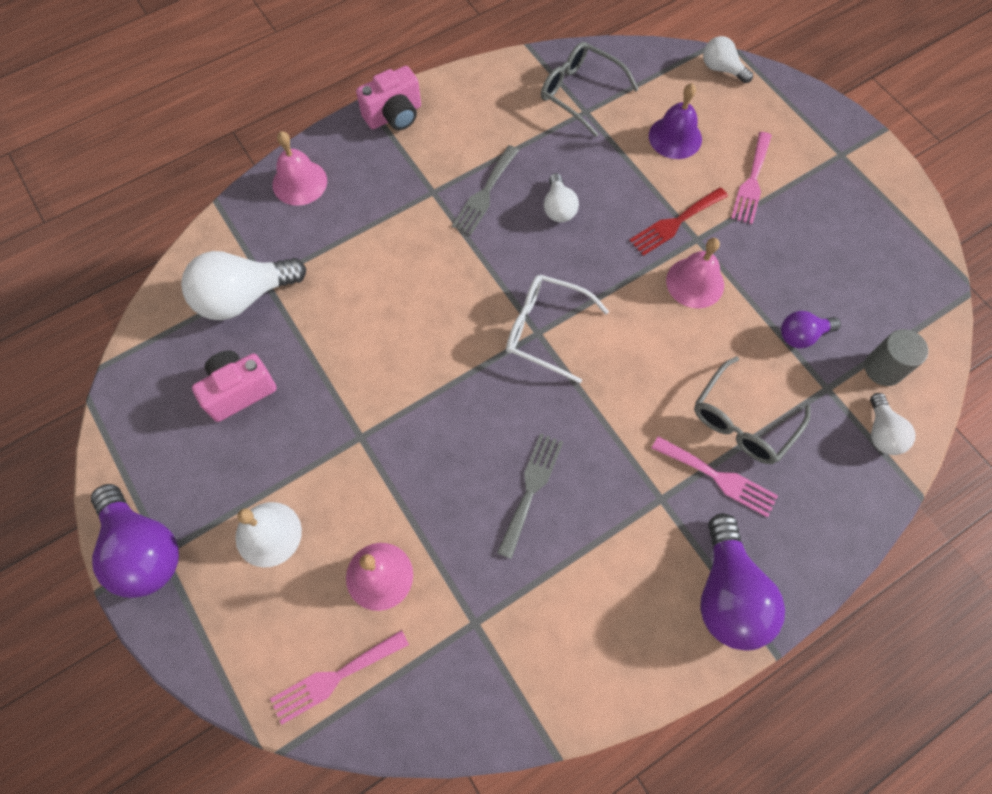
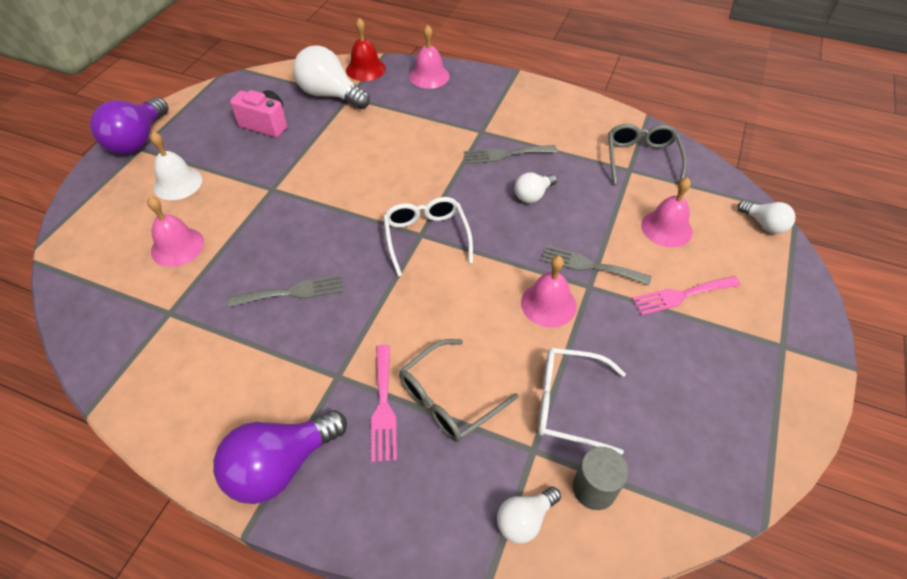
camera: 55 degrees right, 15 degrees down
(227, 235) = (365, 69): none -> red bell
(334, 678) = (94, 261): pink fork -> none
(394, 116) = (519, 87): pink camera -> none
(675, 137) = (666, 228): purple bell -> pink bell
(675, 223) = (589, 266): red fork -> grey fork
(721, 69) = (764, 224): white light bulb -> white light bulb turned 135 degrees clockwise
(743, 421) = (449, 399): grey glasses -> grey glasses turned 45 degrees counterclockwise
(801, 335) = (568, 403): purple light bulb -> white glasses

● ● ● ● ● ● ●

* _WHAT THE TASK ASKS_
Return the entries exactly as given. Do not include pictures.

* _ANSWER TO THE EXERCISE_
camera: 55 degrees right, 15 degrees down
(227, 235) = (365, 69): none -> red bell
(334, 678) = (94, 261): pink fork -> none
(394, 116) = (519, 87): pink camera -> none
(675, 137) = (666, 228): purple bell -> pink bell
(675, 223) = (589, 266): red fork -> grey fork
(721, 69) = (764, 224): white light bulb -> white light bulb turned 135 degrees clockwise
(743, 421) = (449, 399): grey glasses -> grey glasses turned 45 degrees counterclockwise
(801, 335) = (568, 403): purple light bulb -> white glasses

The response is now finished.